◆ **WHAT YOU SHOULD DO**: Would you please repeat exactly the lines from the one containing "(327, 153) = (432, 197): blue" to the end of the records, both included, and leave out the rest?

START DATA TO USE

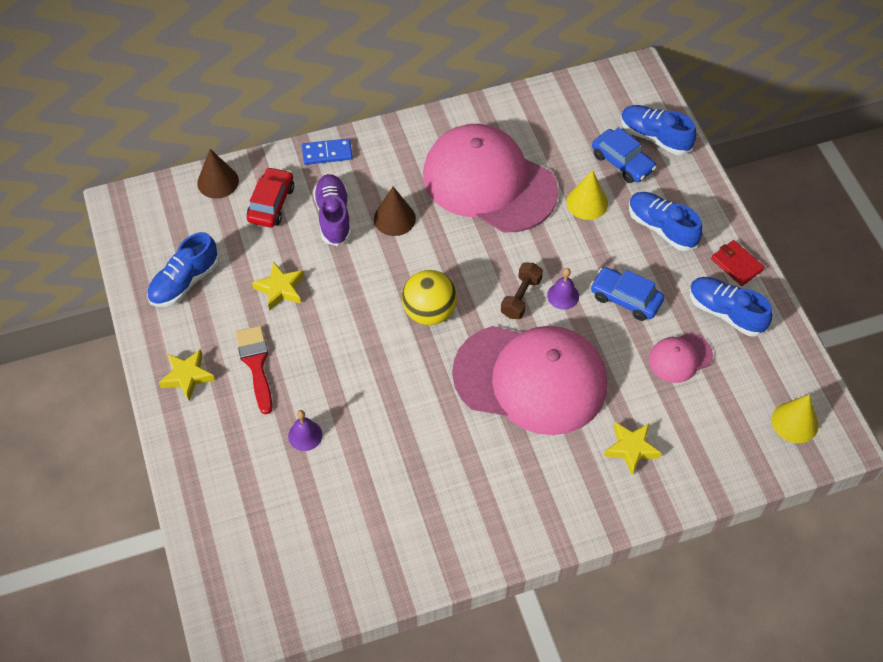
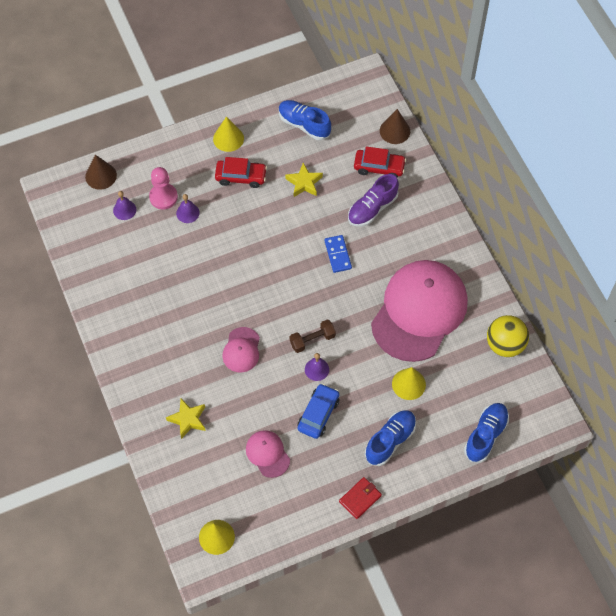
camera: 85 degrees right, 5 degrees up
(187, 376) = (228, 138): yellow star -> yellow cone
(256, 364) = (241, 177): red brush -> red car
(272, 467) = (163, 197): none -> pink pawn
(286, 521) = (124, 210): none -> purple bell
(327, 153) = (432, 197): blue domino -> blue domino (338, 254)
(333, 216) = (372, 208): purple shoe -> purple shoe turned 150 degrees clockwise
(394, 218) = (375, 249): brown cone -> brown cone (101, 176)
(429, 312) = (293, 279): yellow ball -> yellow ball (505, 345)
(521, 297) = (312, 340): brown dumbbell -> brown dumbbell turned 45 degrees counterclockwise
(530, 379) = (241, 350): pink cap -> pink cap, size x0.43
(622, 162) = (454, 410): blue car -> none
(725, 312) = (312, 488): blue shoe -> none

END DATA TO USE

◆ **SOLUTION TO THE EXERCISE**:
(327, 153) = (432, 197): blue domino -> blue domino (338, 254)
(333, 216) = (372, 208): purple shoe -> purple shoe turned 150 degrees clockwise
(394, 218) = (375, 249): brown cone -> brown cone (101, 176)
(429, 312) = (293, 279): yellow ball -> yellow ball (505, 345)
(521, 297) = (312, 340): brown dumbbell -> brown dumbbell turned 45 degrees counterclockwise
(530, 379) = (241, 350): pink cap -> pink cap, size x0.43
(622, 162) = (454, 410): blue car -> none
(725, 312) = (312, 488): blue shoe -> none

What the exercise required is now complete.